Image sets with object changes
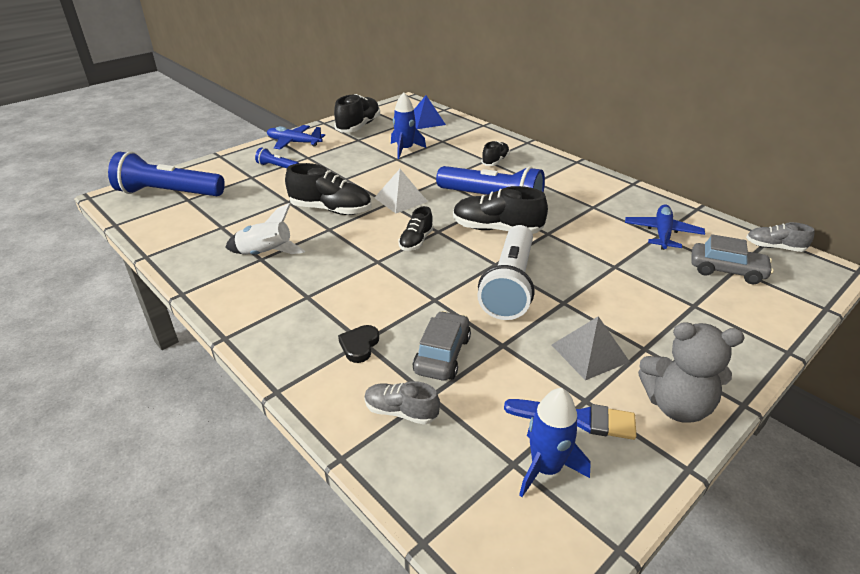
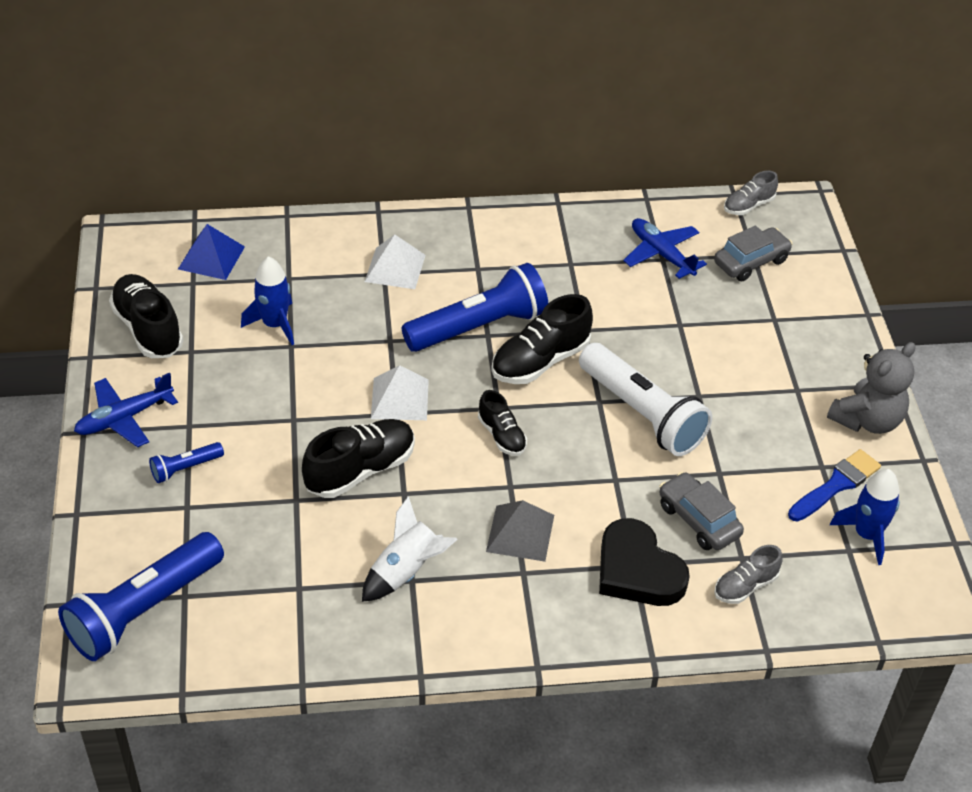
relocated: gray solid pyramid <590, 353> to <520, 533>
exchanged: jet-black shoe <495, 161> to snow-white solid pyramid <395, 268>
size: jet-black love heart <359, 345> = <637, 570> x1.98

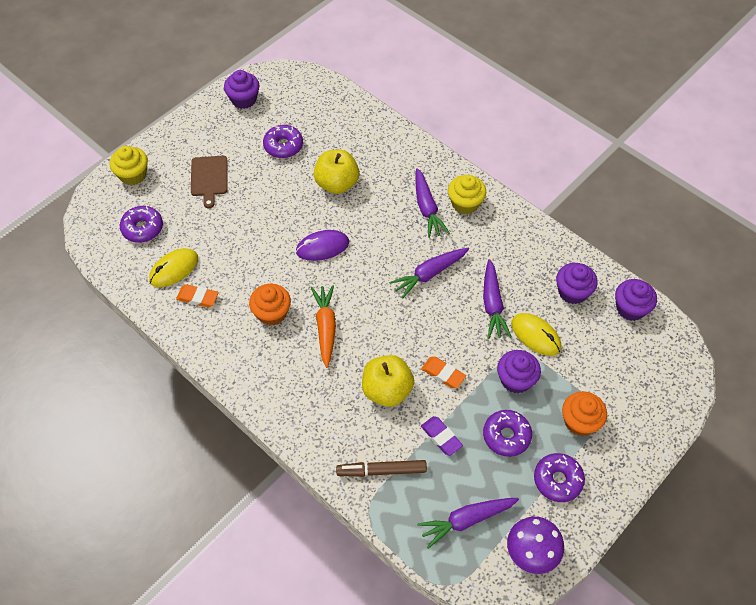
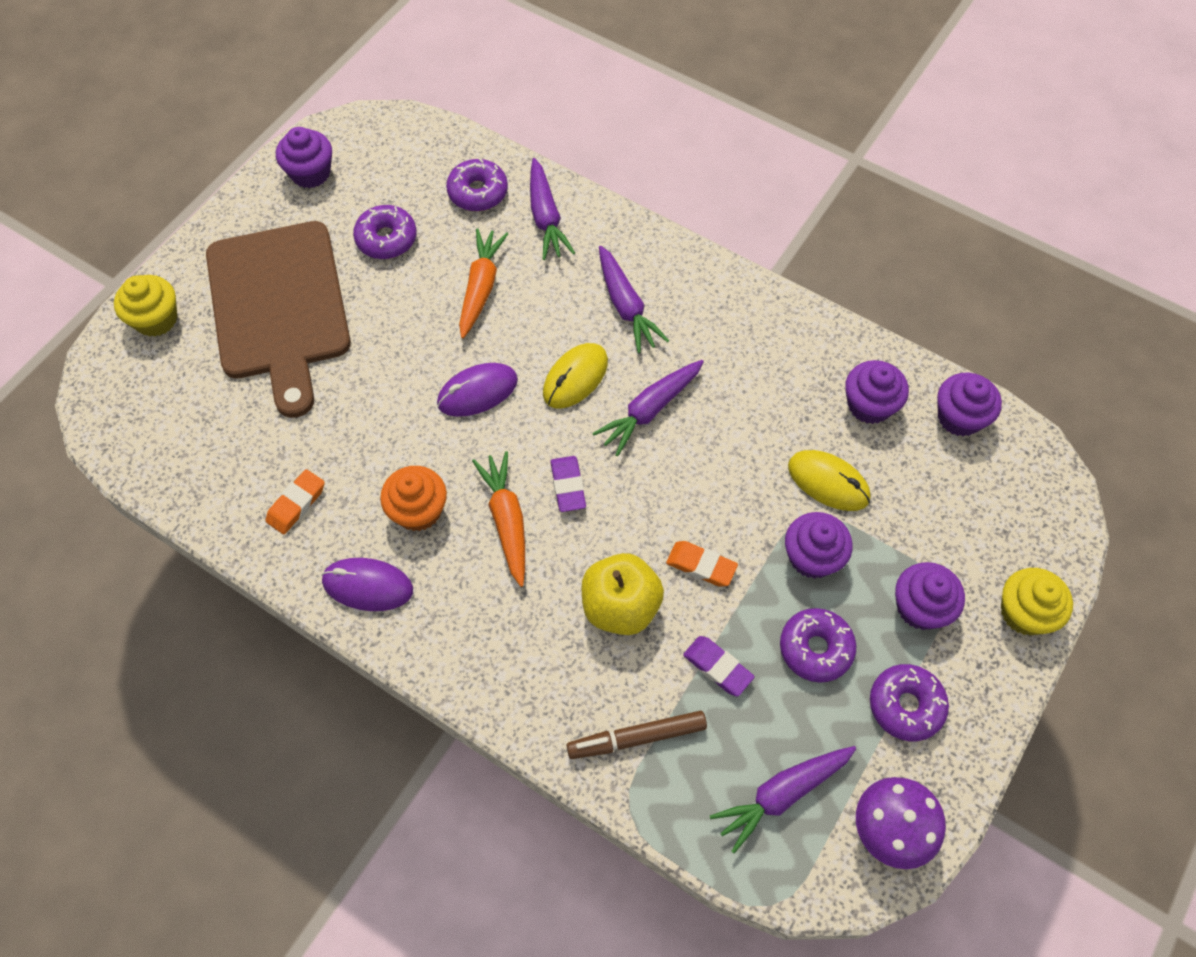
appeared: violet PC mouse <368, 586>; violet pencil eraser <568, 486>
relocated: violet doughnut <142, 228> to <478, 192>; violet carrot <492, 304> to <546, 217>; golden PC mouse <174, 269> to <575, 378>; golden fairy cake <465, 203> to <1024, 612>
exchanged: golden apple fruit <337, 184> to bright orange carrot <481, 287>
colour: bright orange fairy cake <580, 421> to violet fairy cake <920, 607>
spun: bright orange pencil eraser <198, 297> = <296, 504> 60 degrees counterclockwise
size: brown bread board <209, 178> = <279, 307> x2.20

*EXERCISE DIRECTIONS*. Transcribe every entry exactly, omitting pictures.

*YOUR SOLUTION*.
relocated: gray solid pyramid <590, 353> to <520, 533>
exchanged: jet-black shoe <495, 161> to snow-white solid pyramid <395, 268>
size: jet-black love heart <359, 345> = <637, 570> x1.98

appeared: violet PC mouse <368, 586>; violet pencil eraser <568, 486>
relocated: violet doughnut <142, 228> to <478, 192>; violet carrot <492, 304> to <546, 217>; golden PC mouse <174, 269> to <575, 378>; golden fairy cake <465, 203> to <1024, 612>
exchanged: golden apple fruit <337, 184> to bright orange carrot <481, 287>
colour: bright orange fairy cake <580, 421> to violet fairy cake <920, 607>
spun: bright orange pencil eraser <198, 297> = <296, 504> 60 degrees counterclockwise
size: brown bread board <209, 178> = <279, 307> x2.20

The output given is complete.